**Data in this exercise**
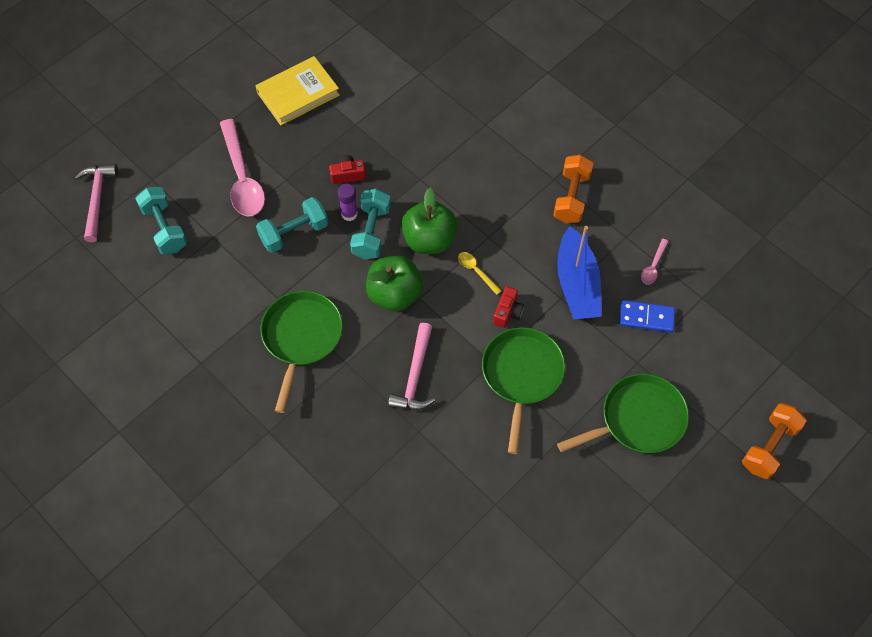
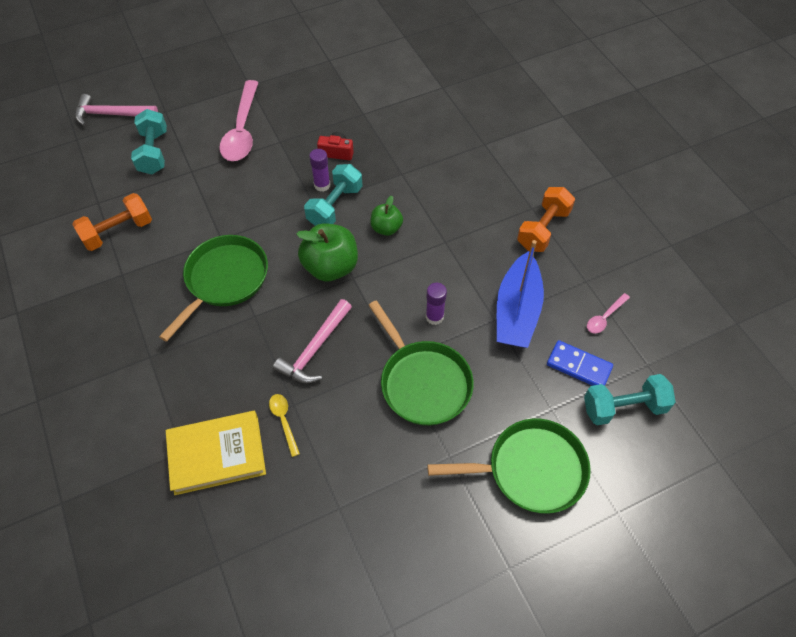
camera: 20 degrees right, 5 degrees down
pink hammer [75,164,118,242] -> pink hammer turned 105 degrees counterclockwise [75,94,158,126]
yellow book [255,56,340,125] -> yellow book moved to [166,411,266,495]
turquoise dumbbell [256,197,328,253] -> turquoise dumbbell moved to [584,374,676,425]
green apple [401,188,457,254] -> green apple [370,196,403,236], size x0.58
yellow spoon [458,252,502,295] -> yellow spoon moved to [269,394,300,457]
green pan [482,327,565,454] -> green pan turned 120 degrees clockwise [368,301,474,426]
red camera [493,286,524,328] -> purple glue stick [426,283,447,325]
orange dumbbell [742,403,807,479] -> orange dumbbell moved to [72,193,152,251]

**Work instruction**
The word "turned" may appear in several lines of the data; count those lines and give only the number.

**Solved problem**
2